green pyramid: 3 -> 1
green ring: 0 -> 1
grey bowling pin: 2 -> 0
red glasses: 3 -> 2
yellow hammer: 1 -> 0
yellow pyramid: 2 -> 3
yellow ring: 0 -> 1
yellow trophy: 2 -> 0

--------------------------------------------------

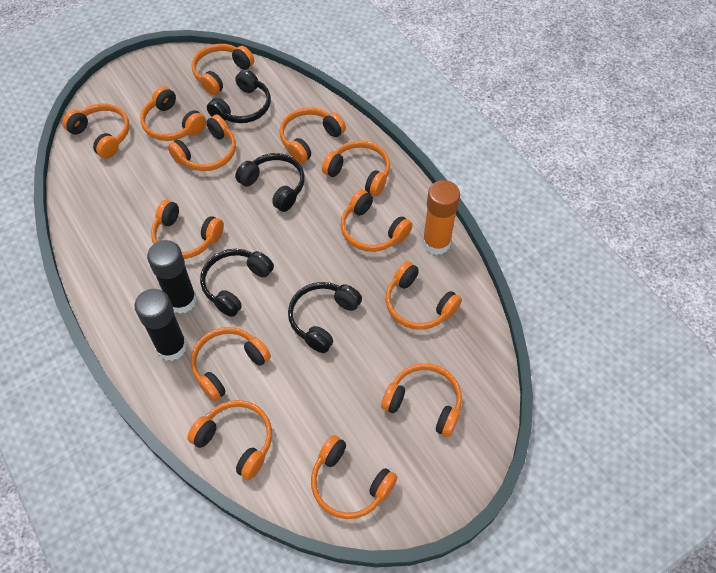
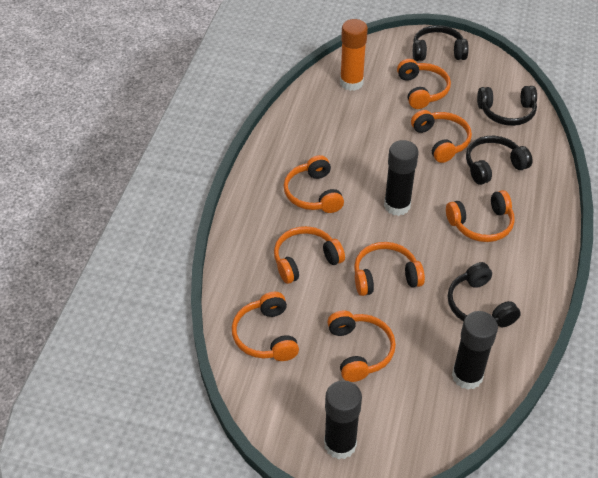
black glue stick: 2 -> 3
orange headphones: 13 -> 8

--------------------------------------------------

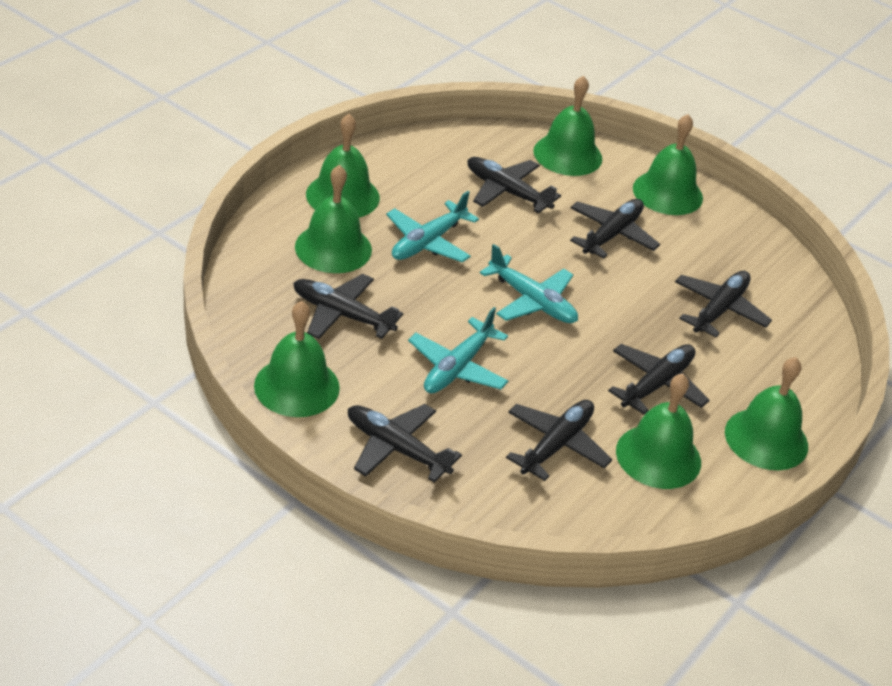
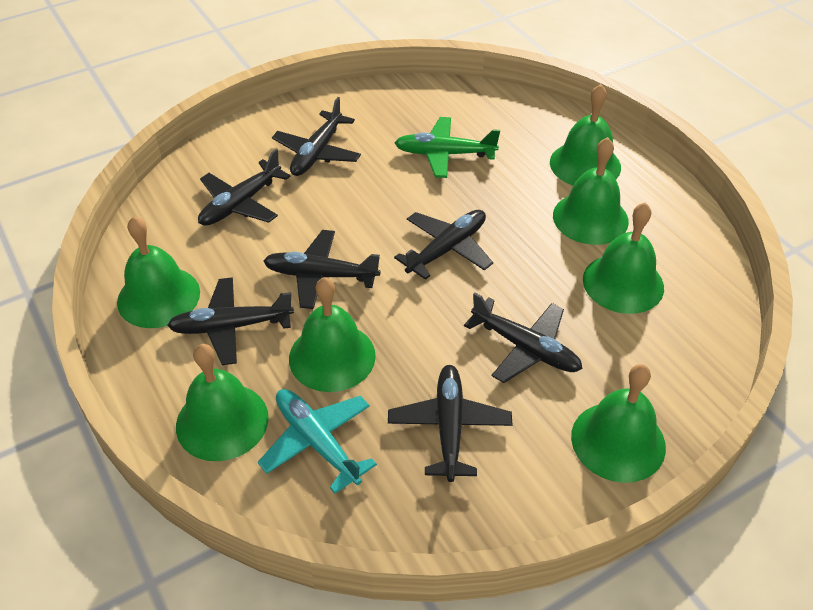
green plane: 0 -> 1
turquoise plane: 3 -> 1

--------------------------------------------------

## WHAT THE TASK REQUIRES
All that is wanted is the stretch of lines above from the one containing "green pyramid: 3 -> 1" through the one containing "yellow trophy: 2 -> 0", duplicated exactly.

## ANSWER TO THIS EXERCISE
green pyramid: 3 -> 1
green ring: 0 -> 1
grey bowling pin: 2 -> 0
red glasses: 3 -> 2
yellow hammer: 1 -> 0
yellow pyramid: 2 -> 3
yellow ring: 0 -> 1
yellow trophy: 2 -> 0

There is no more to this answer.